### INSTRUCTIONS FOR THE TASK
Without reproducing any image, print the listing below exactly.

### DATA BLOCK
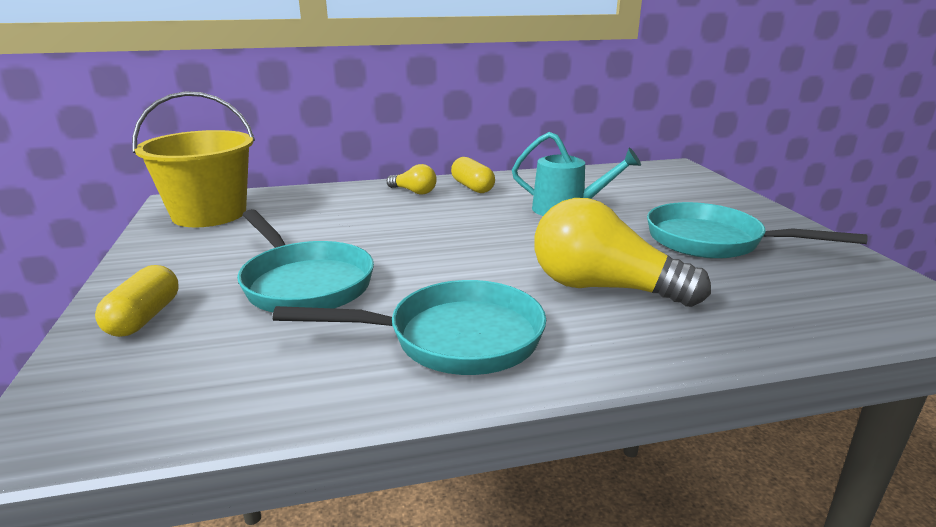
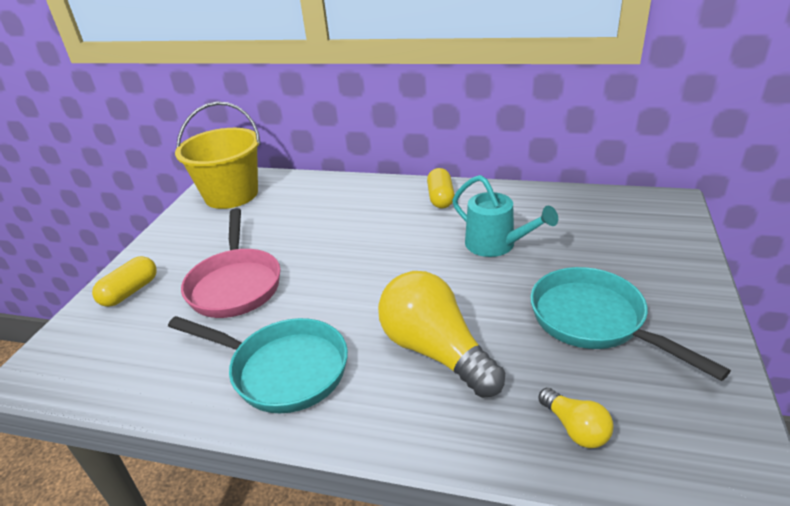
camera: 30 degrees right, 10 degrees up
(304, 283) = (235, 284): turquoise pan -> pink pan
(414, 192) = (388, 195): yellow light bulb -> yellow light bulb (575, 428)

### RESULT
camera: 30 degrees right, 10 degrees up
(304, 283) = (235, 284): turquoise pan -> pink pan
(414, 192) = (388, 195): yellow light bulb -> yellow light bulb (575, 428)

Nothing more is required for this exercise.